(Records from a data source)
* * * * * * *

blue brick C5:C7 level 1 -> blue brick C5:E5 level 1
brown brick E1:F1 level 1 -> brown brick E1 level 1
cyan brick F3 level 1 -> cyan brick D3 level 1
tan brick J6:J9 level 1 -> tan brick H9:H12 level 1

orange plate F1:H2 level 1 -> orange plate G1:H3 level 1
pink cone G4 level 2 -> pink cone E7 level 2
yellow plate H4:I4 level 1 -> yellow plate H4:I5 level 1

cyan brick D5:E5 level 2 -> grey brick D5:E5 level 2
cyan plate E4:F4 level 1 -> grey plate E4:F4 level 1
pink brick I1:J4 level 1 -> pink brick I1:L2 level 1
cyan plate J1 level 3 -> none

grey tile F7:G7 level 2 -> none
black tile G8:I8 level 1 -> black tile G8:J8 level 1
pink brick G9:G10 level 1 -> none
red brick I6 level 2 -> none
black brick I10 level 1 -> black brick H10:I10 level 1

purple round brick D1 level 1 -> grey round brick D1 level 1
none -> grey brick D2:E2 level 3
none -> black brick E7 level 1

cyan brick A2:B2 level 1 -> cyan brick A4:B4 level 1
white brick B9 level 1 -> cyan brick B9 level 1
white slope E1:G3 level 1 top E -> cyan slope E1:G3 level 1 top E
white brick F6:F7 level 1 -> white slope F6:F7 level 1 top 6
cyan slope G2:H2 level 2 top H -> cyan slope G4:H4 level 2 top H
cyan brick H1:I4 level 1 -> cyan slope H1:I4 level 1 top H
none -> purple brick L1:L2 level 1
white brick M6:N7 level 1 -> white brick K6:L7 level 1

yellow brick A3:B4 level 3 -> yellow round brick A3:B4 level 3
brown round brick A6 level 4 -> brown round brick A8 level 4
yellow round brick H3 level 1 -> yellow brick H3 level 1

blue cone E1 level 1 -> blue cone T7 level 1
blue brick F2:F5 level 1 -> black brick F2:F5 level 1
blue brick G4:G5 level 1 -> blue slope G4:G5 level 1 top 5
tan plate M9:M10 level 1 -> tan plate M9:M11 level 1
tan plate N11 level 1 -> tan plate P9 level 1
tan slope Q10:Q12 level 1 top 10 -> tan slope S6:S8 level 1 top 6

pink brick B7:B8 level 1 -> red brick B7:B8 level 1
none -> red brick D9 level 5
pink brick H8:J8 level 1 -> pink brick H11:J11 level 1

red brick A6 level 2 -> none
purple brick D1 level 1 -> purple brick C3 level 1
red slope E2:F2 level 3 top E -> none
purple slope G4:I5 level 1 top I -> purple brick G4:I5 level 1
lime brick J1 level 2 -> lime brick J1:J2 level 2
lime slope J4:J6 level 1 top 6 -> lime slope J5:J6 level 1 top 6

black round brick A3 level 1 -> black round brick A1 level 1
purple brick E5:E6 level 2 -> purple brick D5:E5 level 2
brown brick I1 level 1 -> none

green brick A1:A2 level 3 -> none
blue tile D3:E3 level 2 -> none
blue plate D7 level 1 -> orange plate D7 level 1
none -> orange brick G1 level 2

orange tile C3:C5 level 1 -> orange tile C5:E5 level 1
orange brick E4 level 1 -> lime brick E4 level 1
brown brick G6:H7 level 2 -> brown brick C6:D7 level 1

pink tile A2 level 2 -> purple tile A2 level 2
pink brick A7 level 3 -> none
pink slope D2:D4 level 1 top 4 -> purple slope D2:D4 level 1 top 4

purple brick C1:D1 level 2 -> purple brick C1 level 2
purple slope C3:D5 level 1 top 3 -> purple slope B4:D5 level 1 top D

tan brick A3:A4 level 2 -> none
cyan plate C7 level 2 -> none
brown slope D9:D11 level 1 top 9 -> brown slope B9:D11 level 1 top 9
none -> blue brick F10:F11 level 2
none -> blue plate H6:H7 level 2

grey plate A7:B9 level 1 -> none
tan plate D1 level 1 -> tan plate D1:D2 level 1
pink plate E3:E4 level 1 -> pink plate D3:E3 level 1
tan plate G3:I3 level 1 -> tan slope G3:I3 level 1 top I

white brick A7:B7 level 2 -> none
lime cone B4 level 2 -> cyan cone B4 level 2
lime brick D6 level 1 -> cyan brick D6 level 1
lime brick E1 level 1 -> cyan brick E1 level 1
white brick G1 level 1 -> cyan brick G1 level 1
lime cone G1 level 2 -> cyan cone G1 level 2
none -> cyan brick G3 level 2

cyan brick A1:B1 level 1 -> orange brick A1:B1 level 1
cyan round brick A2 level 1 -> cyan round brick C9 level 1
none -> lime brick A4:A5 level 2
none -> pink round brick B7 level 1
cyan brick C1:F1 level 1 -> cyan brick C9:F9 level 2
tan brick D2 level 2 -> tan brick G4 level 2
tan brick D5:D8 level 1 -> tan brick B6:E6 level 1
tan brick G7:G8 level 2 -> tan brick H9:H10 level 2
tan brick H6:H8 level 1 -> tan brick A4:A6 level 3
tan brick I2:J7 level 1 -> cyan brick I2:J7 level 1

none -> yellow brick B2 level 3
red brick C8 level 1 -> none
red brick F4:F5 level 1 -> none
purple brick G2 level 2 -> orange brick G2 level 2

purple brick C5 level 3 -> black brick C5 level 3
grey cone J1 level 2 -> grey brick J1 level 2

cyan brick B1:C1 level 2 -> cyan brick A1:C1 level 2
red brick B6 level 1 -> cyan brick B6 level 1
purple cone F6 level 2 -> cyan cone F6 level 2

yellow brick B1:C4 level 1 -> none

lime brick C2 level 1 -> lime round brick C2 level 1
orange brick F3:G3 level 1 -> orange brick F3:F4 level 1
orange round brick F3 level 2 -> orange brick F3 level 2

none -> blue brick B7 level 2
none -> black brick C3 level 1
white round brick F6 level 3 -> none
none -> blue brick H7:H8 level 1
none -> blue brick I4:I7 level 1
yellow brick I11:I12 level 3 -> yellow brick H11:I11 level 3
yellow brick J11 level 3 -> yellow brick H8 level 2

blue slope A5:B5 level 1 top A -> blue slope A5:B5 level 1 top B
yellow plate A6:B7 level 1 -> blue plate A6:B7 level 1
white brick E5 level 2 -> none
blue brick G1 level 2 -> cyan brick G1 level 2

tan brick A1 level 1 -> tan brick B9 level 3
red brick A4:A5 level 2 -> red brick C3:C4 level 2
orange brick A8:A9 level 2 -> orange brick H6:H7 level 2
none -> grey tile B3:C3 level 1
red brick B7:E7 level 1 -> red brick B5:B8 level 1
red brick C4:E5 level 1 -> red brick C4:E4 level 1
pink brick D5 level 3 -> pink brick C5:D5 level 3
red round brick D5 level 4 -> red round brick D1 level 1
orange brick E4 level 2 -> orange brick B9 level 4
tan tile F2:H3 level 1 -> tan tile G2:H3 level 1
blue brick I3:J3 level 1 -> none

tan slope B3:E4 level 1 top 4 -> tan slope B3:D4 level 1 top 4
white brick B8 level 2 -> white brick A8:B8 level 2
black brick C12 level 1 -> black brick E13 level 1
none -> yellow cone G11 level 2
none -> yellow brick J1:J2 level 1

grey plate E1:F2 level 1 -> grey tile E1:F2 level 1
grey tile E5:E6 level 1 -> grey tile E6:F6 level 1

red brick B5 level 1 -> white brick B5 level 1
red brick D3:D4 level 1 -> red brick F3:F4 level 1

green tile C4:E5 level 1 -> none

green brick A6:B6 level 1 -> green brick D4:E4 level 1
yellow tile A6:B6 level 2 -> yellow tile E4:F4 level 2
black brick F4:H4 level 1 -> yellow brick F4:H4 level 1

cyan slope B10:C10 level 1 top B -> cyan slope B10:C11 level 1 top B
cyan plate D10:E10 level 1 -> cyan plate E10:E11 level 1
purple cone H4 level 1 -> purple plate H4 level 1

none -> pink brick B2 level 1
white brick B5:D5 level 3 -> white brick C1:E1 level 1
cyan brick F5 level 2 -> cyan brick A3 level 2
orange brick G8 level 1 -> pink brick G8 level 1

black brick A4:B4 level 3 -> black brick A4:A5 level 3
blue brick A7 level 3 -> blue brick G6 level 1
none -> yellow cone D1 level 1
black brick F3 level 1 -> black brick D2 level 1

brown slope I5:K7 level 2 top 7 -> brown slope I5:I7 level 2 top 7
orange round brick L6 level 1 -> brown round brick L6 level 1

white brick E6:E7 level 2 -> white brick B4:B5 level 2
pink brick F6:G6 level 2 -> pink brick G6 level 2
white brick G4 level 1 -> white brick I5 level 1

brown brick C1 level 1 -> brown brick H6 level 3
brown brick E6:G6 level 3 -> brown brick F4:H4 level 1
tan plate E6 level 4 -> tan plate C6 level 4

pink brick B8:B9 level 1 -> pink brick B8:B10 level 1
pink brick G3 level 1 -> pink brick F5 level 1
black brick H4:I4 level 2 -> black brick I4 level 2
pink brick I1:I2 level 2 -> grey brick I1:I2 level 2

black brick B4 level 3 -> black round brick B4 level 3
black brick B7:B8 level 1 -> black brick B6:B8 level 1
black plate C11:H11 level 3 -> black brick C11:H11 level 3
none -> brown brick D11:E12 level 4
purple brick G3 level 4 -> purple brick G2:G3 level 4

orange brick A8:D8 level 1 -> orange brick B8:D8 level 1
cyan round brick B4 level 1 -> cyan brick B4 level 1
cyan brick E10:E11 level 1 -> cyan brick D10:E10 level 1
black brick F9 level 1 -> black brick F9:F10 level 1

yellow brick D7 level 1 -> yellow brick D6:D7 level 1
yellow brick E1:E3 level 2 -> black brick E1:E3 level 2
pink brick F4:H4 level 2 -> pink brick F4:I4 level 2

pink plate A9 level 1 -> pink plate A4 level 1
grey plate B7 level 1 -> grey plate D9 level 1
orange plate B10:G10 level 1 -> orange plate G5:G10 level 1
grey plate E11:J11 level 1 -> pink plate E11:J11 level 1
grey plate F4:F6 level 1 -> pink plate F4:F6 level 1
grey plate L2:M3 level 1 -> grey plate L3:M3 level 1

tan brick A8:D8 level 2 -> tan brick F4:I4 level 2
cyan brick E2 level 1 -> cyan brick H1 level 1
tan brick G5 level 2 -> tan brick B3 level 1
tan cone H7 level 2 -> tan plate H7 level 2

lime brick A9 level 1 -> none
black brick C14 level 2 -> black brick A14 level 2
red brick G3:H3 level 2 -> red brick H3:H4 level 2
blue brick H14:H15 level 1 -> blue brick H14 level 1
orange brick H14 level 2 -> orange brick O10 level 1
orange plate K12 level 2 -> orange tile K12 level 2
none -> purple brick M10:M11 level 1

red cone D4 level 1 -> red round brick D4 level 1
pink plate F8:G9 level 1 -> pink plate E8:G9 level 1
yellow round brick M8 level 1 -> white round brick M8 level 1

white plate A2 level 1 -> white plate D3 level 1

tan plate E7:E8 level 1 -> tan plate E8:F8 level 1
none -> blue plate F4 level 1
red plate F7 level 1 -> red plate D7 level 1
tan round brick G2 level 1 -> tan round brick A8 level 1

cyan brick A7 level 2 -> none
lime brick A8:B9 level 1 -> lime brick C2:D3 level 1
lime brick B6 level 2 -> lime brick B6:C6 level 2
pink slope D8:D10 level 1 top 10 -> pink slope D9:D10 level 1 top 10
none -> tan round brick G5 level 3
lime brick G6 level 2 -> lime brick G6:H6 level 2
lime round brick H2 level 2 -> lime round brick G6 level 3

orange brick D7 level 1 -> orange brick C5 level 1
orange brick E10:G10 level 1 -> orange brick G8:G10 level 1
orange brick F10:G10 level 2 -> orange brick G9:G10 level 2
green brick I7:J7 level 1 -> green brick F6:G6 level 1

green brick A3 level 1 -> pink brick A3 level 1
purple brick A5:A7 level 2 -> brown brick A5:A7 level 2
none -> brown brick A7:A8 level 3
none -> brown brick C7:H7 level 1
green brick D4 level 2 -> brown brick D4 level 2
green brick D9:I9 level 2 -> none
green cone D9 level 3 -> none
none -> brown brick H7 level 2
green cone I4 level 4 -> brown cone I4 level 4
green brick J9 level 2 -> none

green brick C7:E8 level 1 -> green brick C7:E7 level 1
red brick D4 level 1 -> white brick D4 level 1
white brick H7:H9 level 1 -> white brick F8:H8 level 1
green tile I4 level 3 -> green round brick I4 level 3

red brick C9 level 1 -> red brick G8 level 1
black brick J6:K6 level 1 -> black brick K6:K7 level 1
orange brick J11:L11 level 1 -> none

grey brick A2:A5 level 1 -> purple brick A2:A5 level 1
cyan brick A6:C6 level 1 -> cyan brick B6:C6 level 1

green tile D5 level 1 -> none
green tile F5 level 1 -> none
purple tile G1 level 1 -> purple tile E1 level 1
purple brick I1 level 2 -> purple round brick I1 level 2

* * * * * * *

• **Task item**
As listed above, the lines from the line with "cyan brick A7 level 2 -> none" to the line with "grey brick A2:A5" are to be echoed exactly, with both ends included and nothing added.

• **Result of this exercise**
cyan brick A7 level 2 -> none
lime brick A8:B9 level 1 -> lime brick C2:D3 level 1
lime brick B6 level 2 -> lime brick B6:C6 level 2
pink slope D8:D10 level 1 top 10 -> pink slope D9:D10 level 1 top 10
none -> tan round brick G5 level 3
lime brick G6 level 2 -> lime brick G6:H6 level 2
lime round brick H2 level 2 -> lime round brick G6 level 3

orange brick D7 level 1 -> orange brick C5 level 1
orange brick E10:G10 level 1 -> orange brick G8:G10 level 1
orange brick F10:G10 level 2 -> orange brick G9:G10 level 2
green brick I7:J7 level 1 -> green brick F6:G6 level 1

green brick A3 level 1 -> pink brick A3 level 1
purple brick A5:A7 level 2 -> brown brick A5:A7 level 2
none -> brown brick A7:A8 level 3
none -> brown brick C7:H7 level 1
green brick D4 level 2 -> brown brick D4 level 2
green brick D9:I9 level 2 -> none
green cone D9 level 3 -> none
none -> brown brick H7 level 2
green cone I4 level 4 -> brown cone I4 level 4
green brick J9 level 2 -> none

green brick C7:E8 level 1 -> green brick C7:E7 level 1
red brick D4 level 1 -> white brick D4 level 1
white brick H7:H9 level 1 -> white brick F8:H8 level 1
green tile I4 level 3 -> green round brick I4 level 3

red brick C9 level 1 -> red brick G8 level 1
black brick J6:K6 level 1 -> black brick K6:K7 level 1
orange brick J11:L11 level 1 -> none

grey brick A2:A5 level 1 -> purple brick A2:A5 level 1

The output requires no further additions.